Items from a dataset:
········

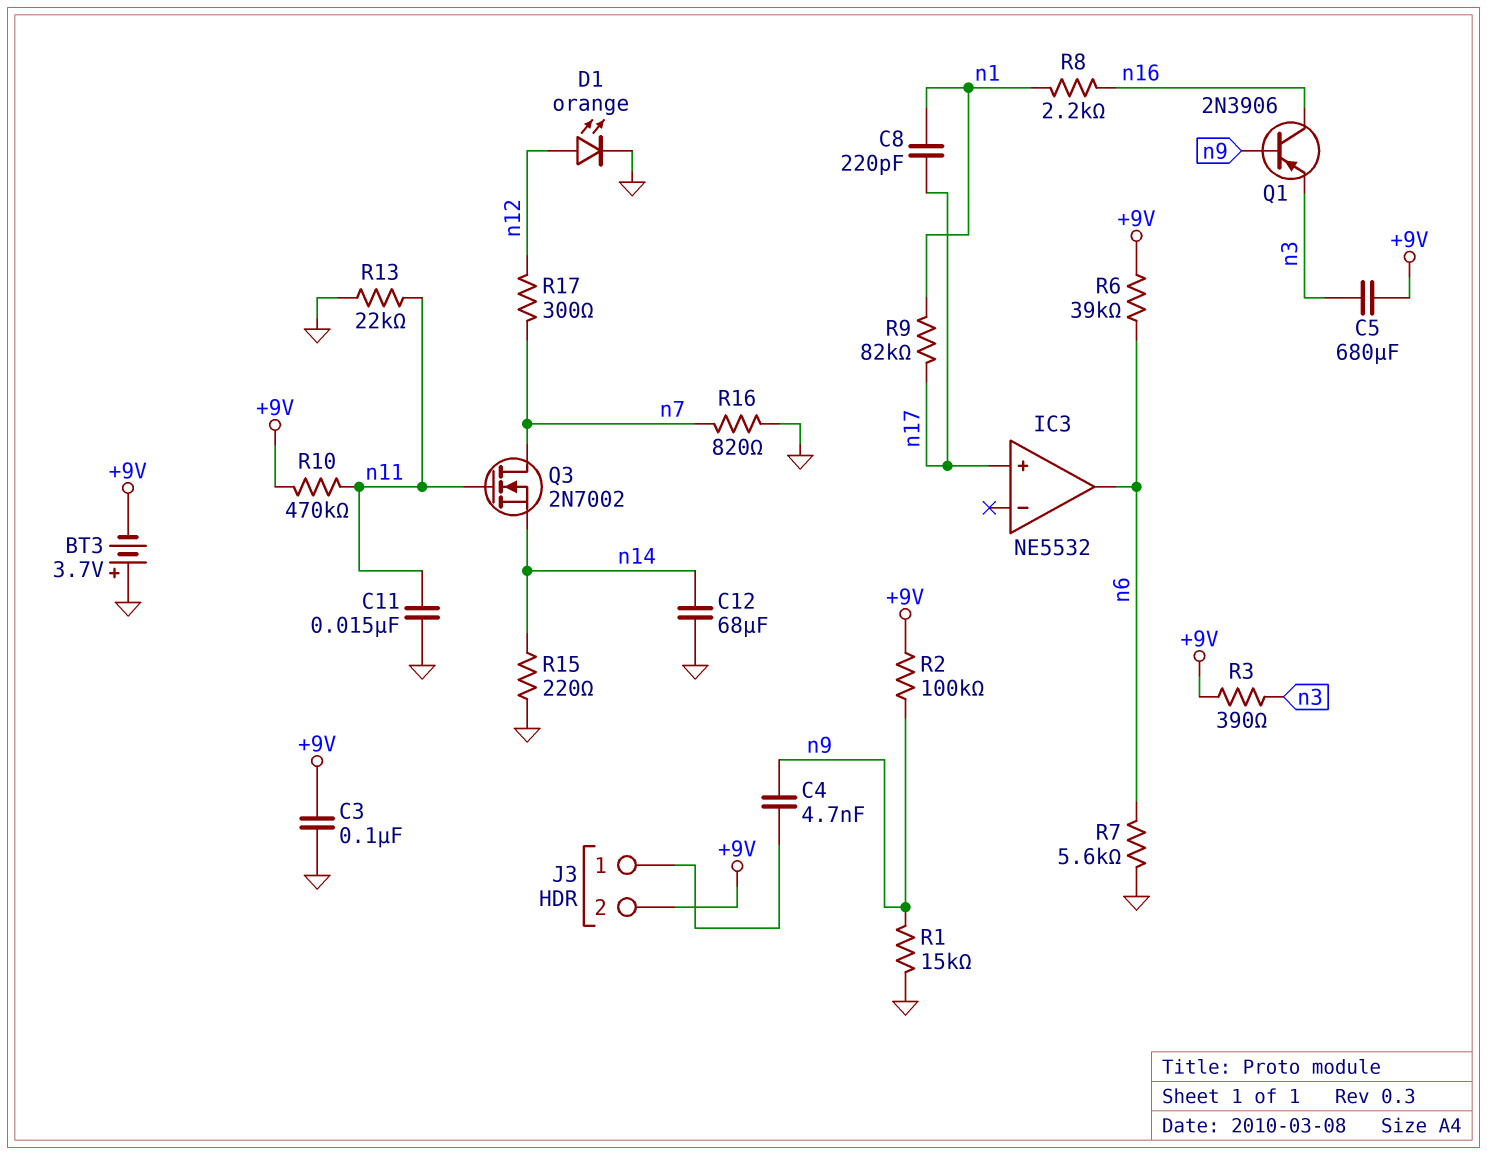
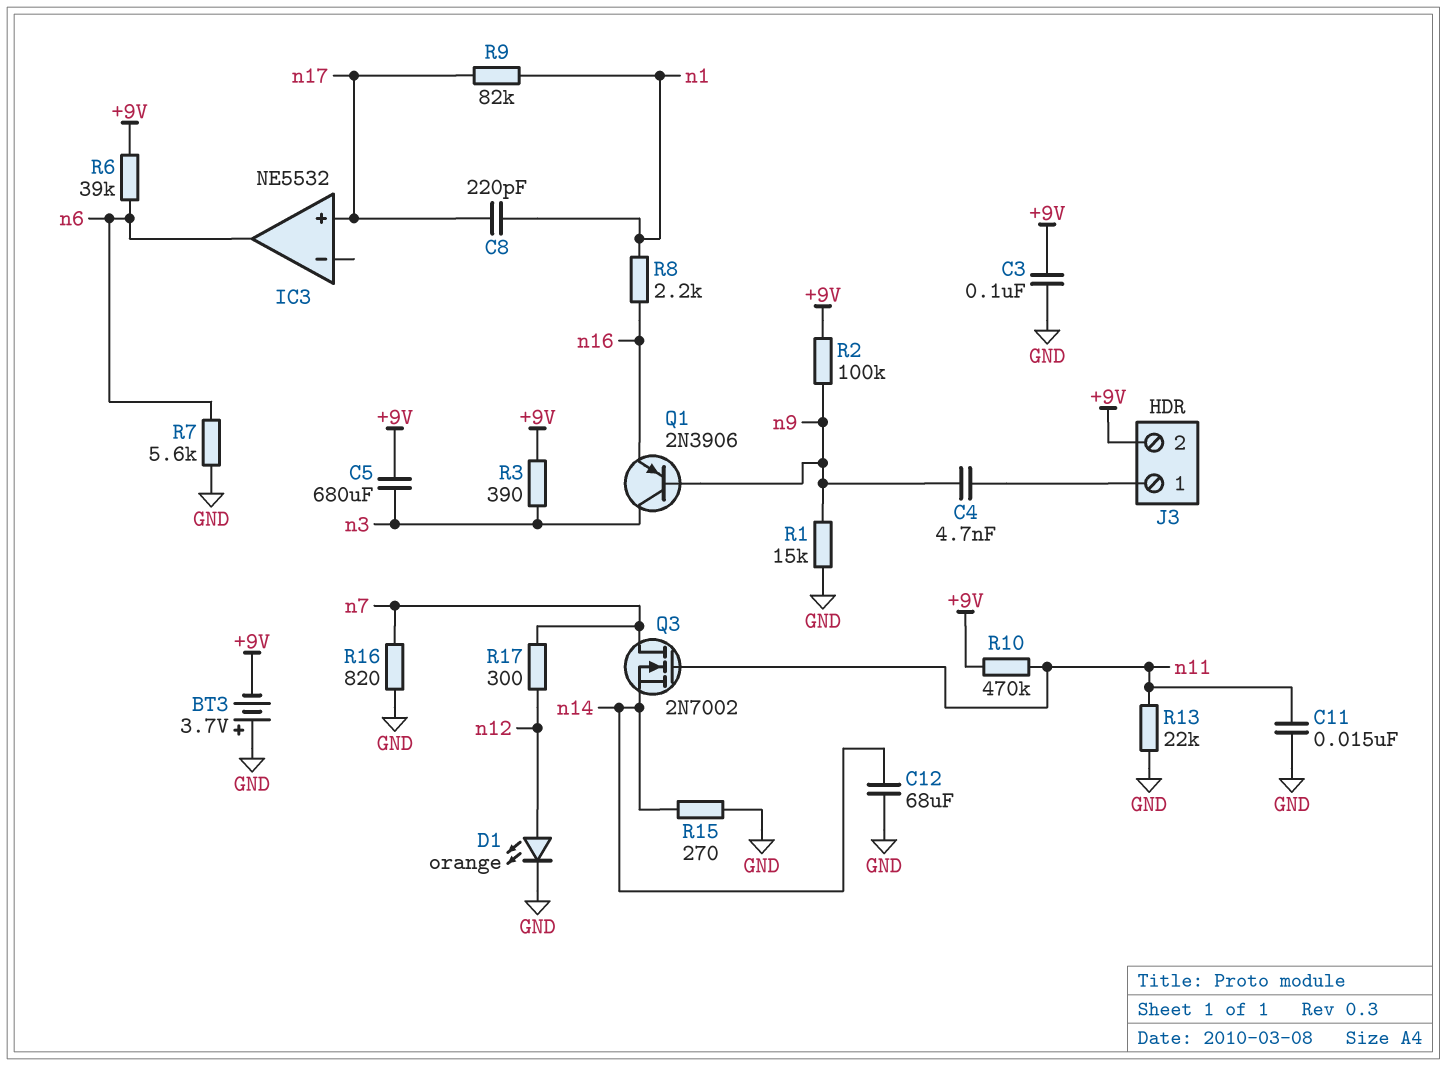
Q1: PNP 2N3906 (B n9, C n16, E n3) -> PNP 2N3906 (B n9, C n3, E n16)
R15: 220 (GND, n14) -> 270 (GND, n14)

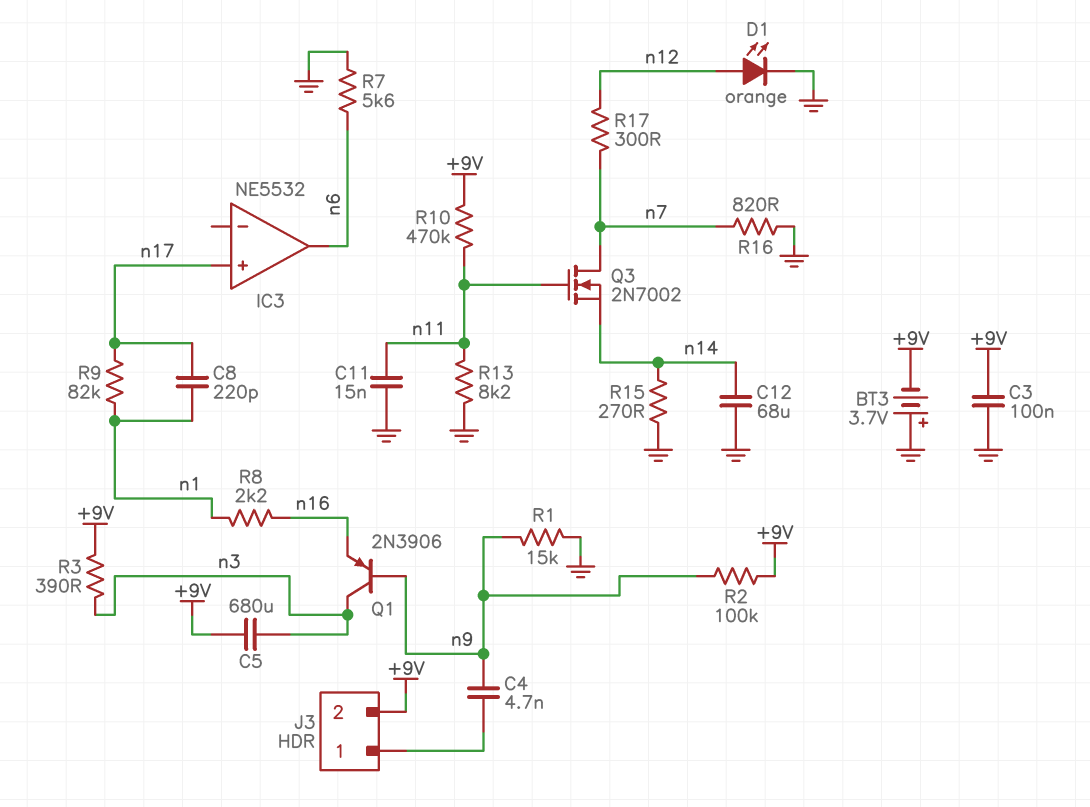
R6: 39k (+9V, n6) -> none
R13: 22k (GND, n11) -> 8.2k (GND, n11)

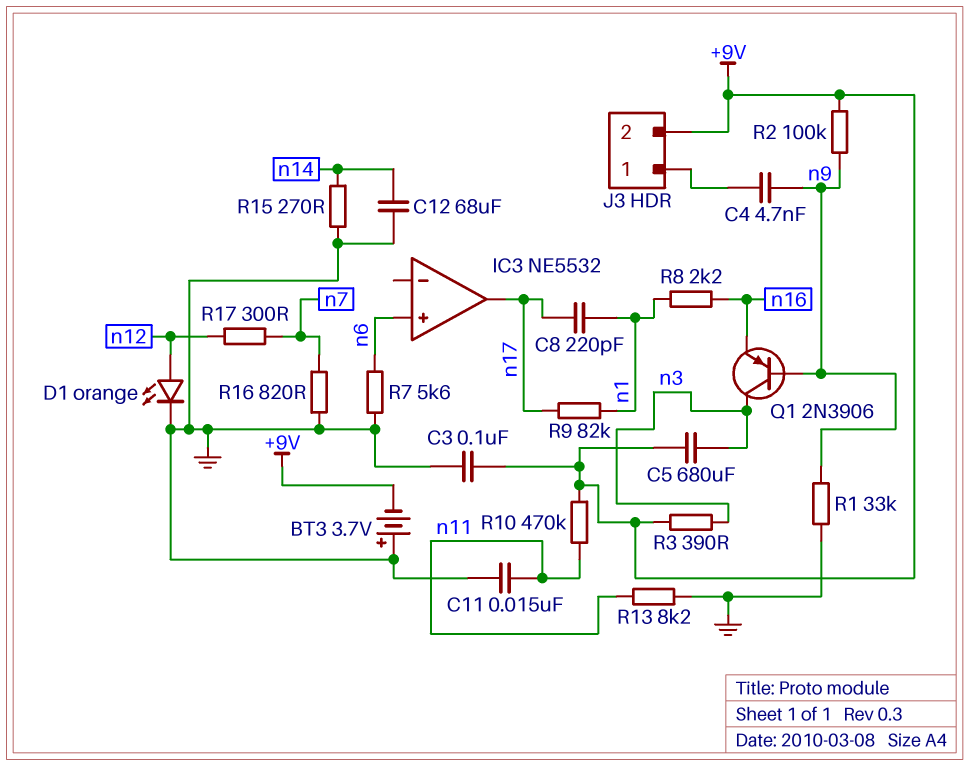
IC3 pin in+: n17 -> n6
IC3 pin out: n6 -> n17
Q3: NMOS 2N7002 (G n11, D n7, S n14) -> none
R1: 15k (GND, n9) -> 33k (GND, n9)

········

[Work order]
Every line from the one with "R13: 22k (GND, n11) -> 8.2k (GND, n11)" through the end of the records is to be reproduced exactly, and the pictures are to be left out.

[Answer below]
R13: 22k (GND, n11) -> 8.2k (GND, n11)

IC3 pin in+: n17 -> n6
IC3 pin out: n6 -> n17
Q3: NMOS 2N7002 (G n11, D n7, S n14) -> none
R1: 15k (GND, n9) -> 33k (GND, n9)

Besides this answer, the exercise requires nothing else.